_Data provided_:
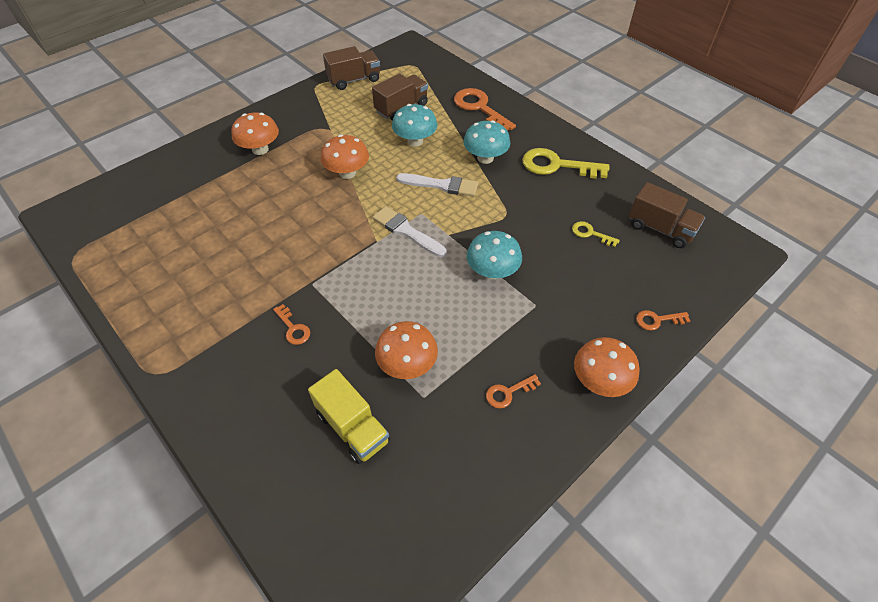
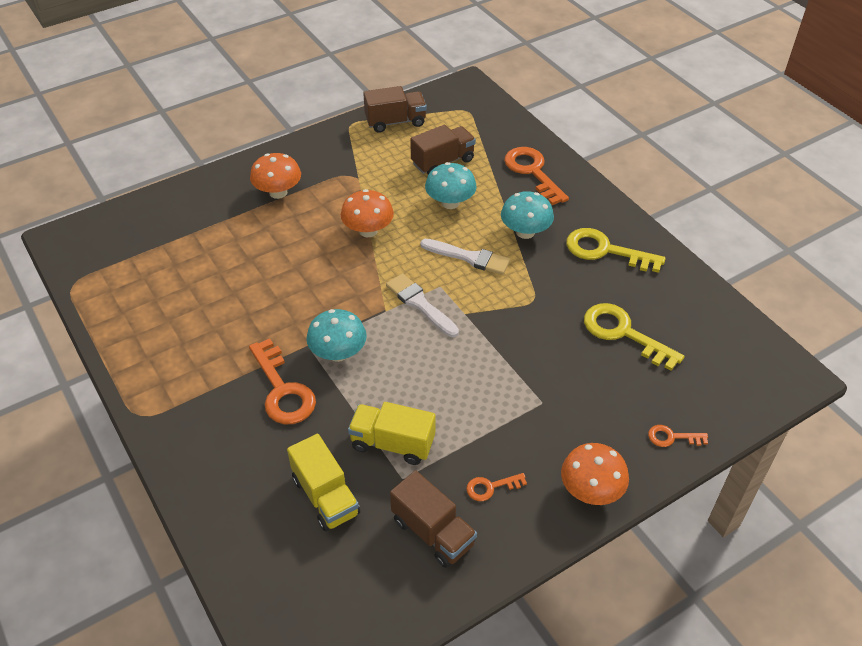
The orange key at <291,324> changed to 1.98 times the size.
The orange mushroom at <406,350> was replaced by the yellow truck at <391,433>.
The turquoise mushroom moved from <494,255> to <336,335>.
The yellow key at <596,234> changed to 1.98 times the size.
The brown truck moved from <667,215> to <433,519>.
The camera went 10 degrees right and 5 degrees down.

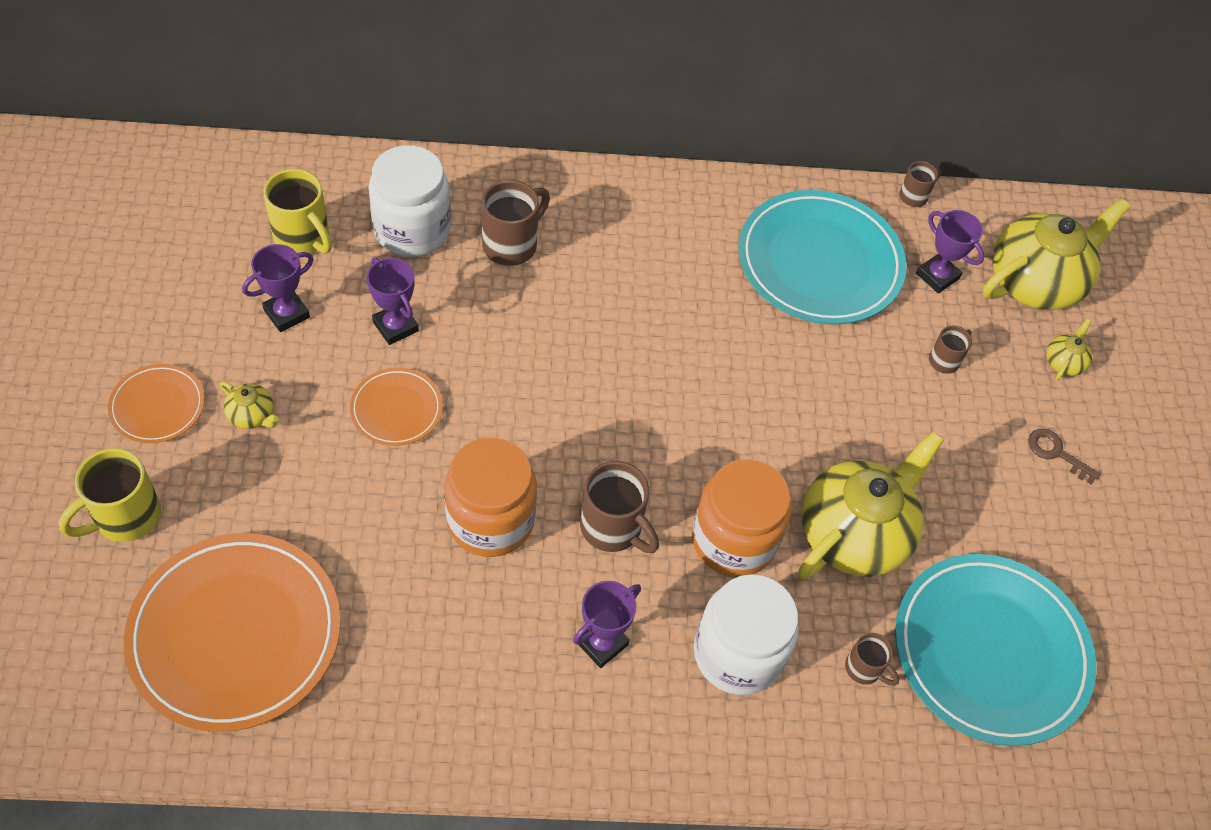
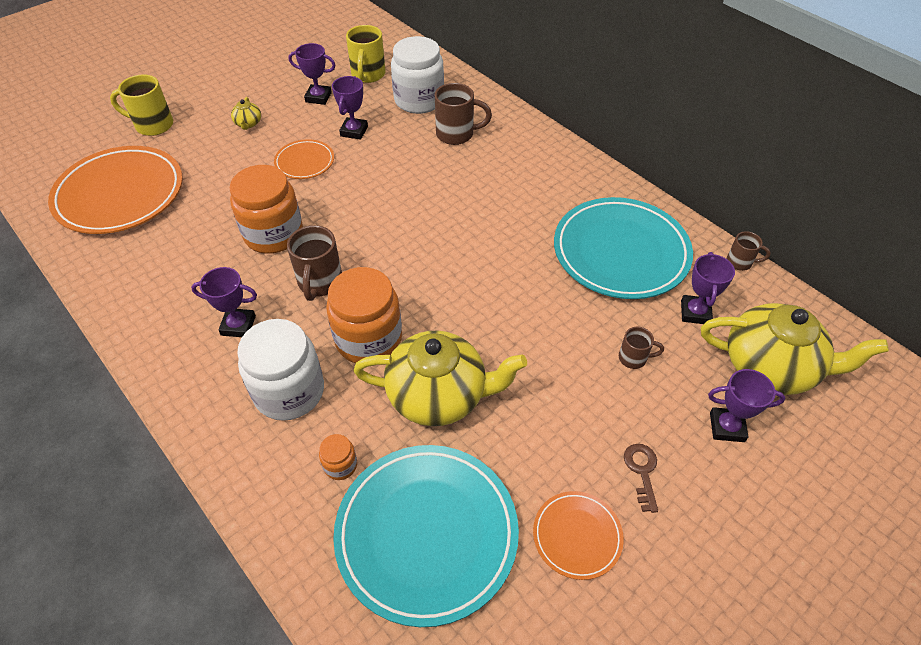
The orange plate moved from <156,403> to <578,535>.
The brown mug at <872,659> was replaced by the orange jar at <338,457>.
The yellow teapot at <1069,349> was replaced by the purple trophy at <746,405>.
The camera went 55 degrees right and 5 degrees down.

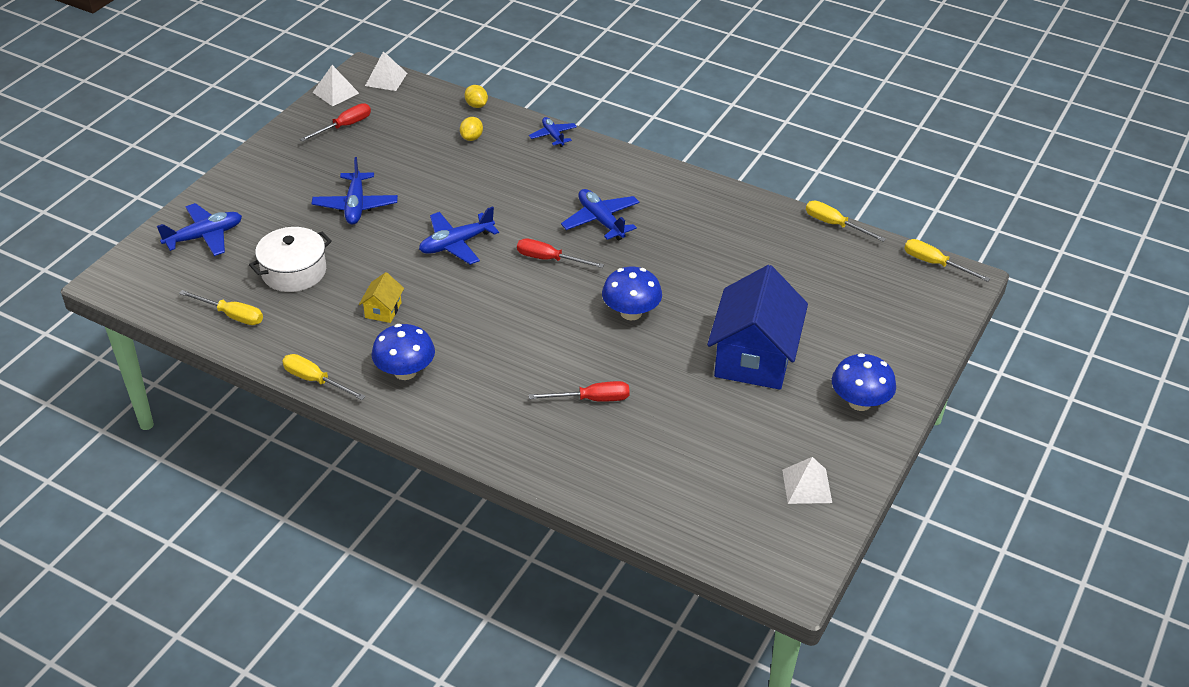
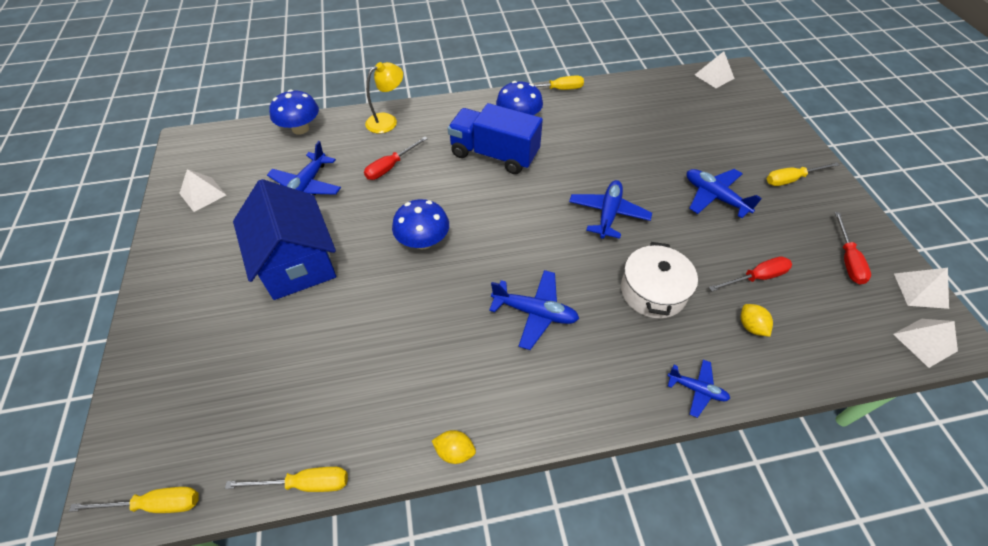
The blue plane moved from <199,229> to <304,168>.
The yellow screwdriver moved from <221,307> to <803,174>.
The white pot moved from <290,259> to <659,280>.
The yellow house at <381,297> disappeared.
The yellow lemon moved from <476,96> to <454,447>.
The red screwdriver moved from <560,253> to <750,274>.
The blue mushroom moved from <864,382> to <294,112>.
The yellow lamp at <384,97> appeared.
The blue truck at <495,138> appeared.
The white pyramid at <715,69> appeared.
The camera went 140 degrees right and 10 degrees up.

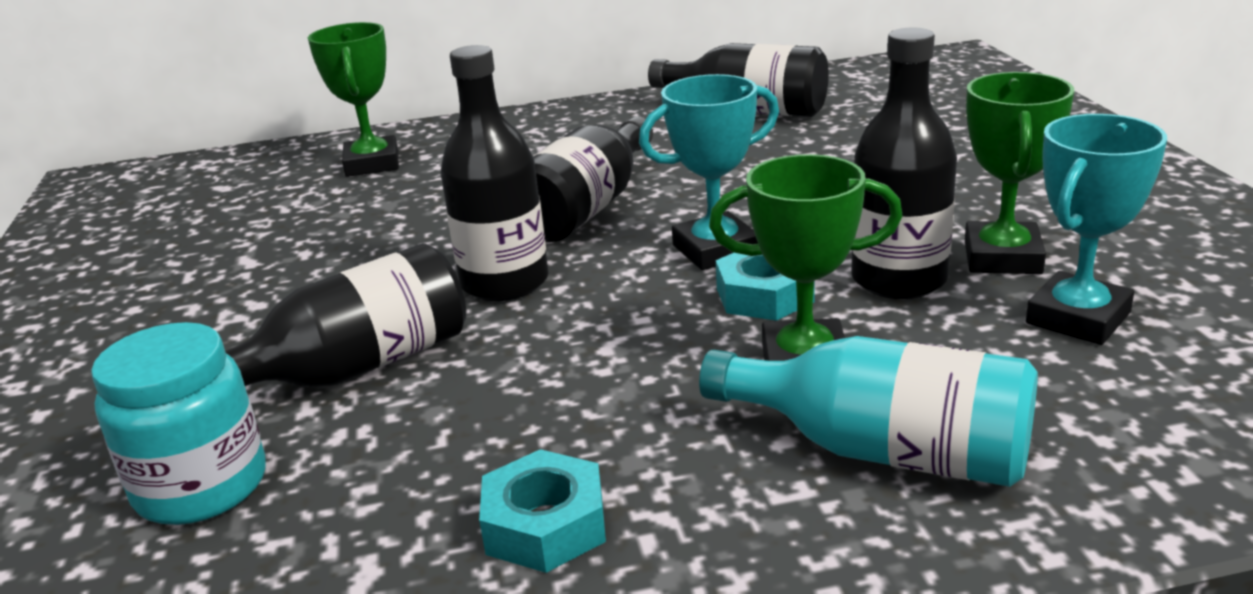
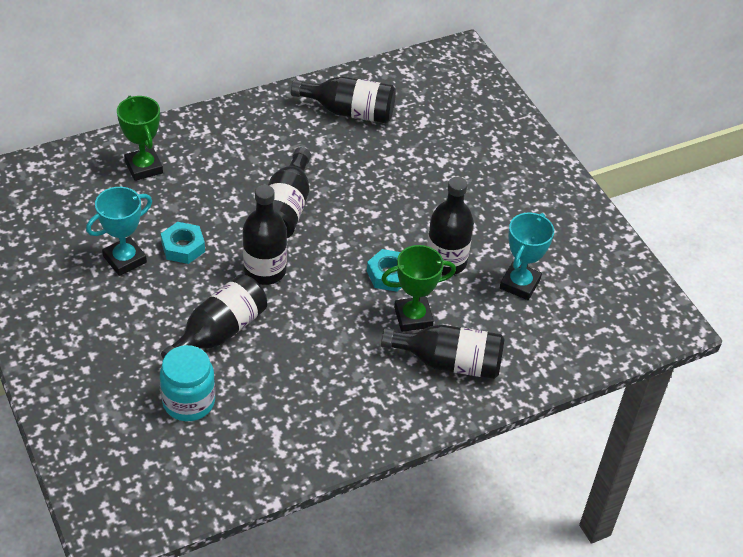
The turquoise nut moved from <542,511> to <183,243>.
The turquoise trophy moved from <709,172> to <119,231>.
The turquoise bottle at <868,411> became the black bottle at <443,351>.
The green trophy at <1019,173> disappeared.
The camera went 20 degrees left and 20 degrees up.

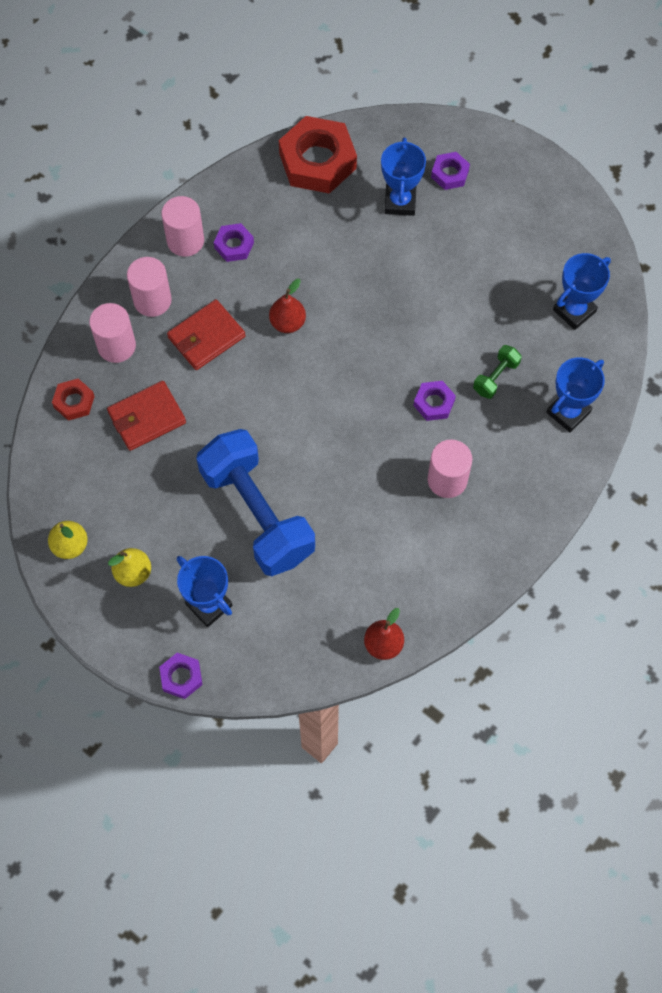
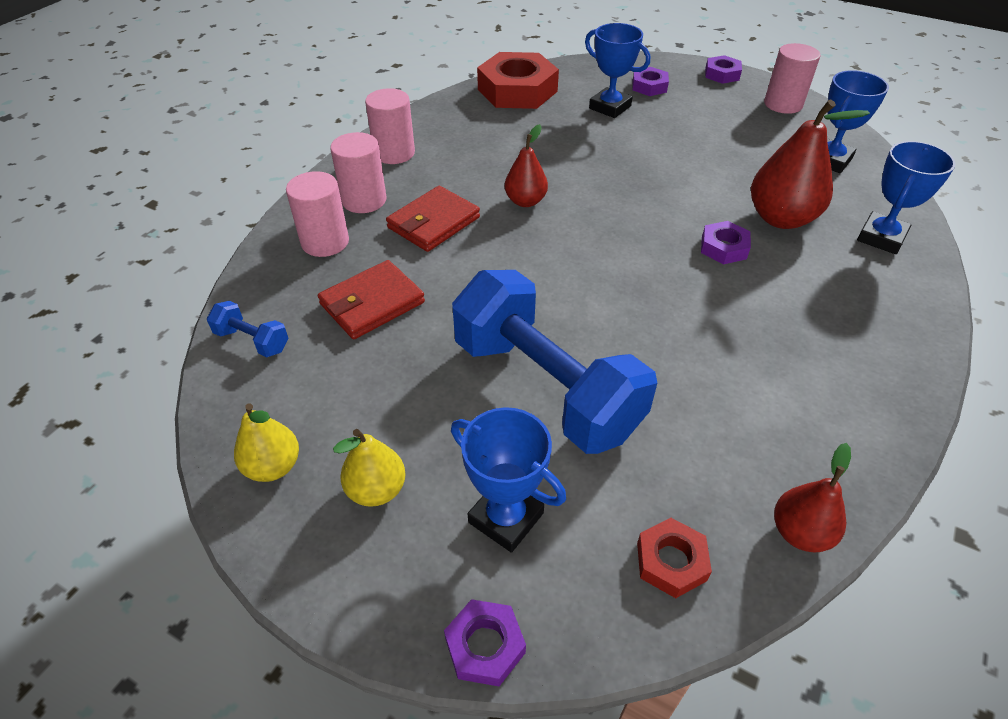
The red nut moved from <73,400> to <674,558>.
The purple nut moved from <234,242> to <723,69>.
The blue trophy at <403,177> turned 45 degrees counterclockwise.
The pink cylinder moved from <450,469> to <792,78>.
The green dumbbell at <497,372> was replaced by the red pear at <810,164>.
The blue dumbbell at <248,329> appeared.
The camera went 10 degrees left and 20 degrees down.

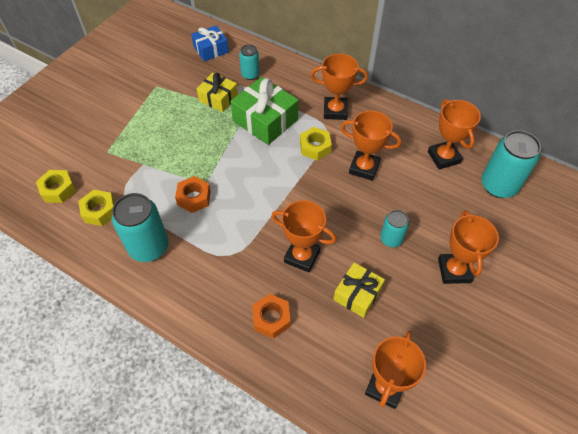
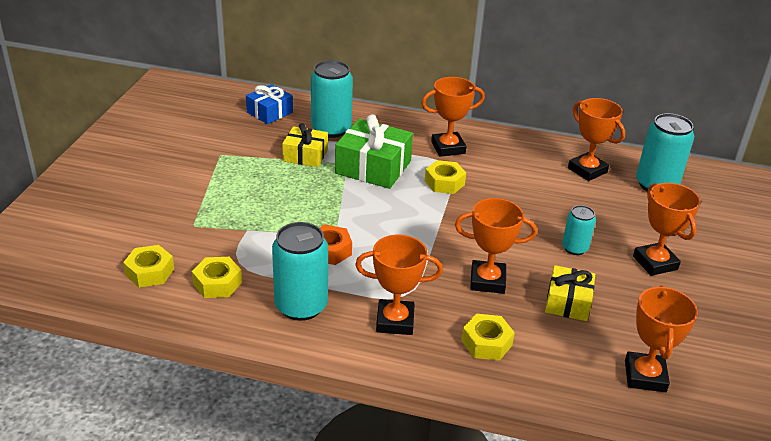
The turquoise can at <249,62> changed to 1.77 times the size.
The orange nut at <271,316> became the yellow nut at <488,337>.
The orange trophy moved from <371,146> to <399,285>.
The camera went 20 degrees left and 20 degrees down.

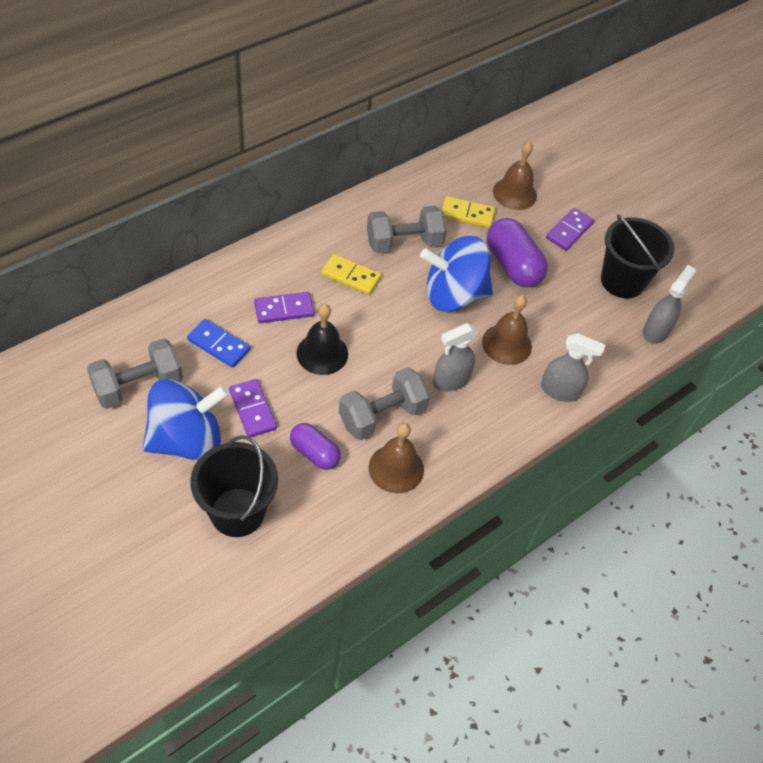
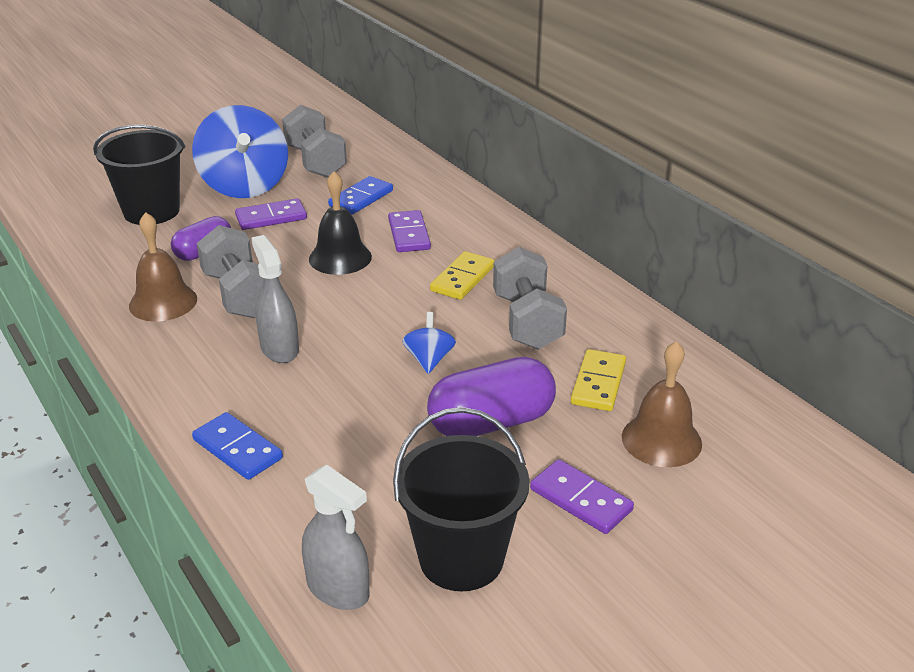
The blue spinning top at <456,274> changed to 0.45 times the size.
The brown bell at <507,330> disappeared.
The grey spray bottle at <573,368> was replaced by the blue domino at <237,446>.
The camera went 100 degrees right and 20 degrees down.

_Task objective_: Starting at the line that has "The yellow key" and ending at the line that has "The brown truck", please write out the lines above exactly, leaving out all others.

_Answer to this exercise_:
The yellow key at <596,234> changed to 1.98 times the size.
The brown truck moved from <667,215> to <433,519>.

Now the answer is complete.